- Instructions to follow: State how many lines in the listing below include the word "grey". Give nothing but the number.

──────────

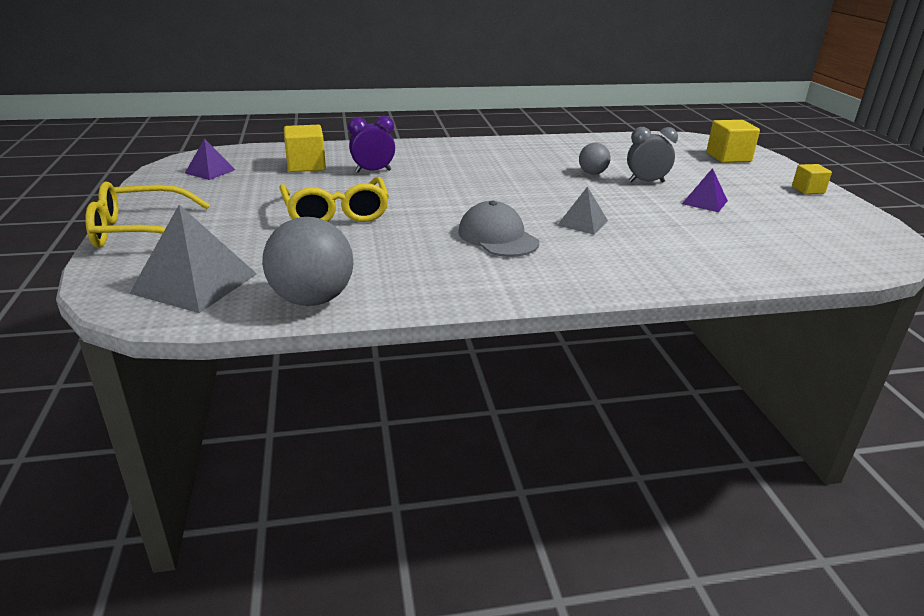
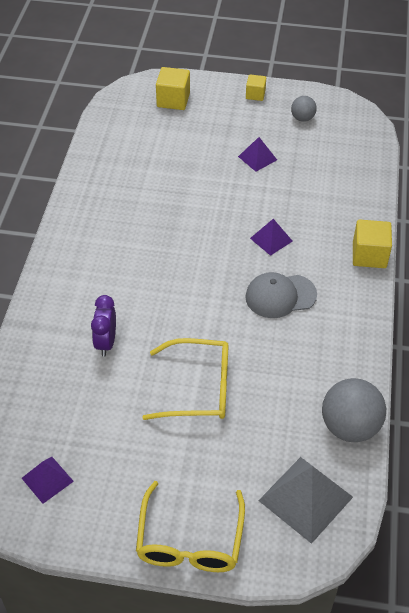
camera: 70 degrees left, 20 degrees up
(306, 165) = (66, 393): yellow cube -> yellow cube (369, 255)
(582, 223) = (271, 239): grey pyramid -> purple pyramid
(592, 173) = (174, 195): grey ball -> grey ball (302, 118)
(646, 182) = (206, 171): grey clock -> none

──────────

- Expected output: 3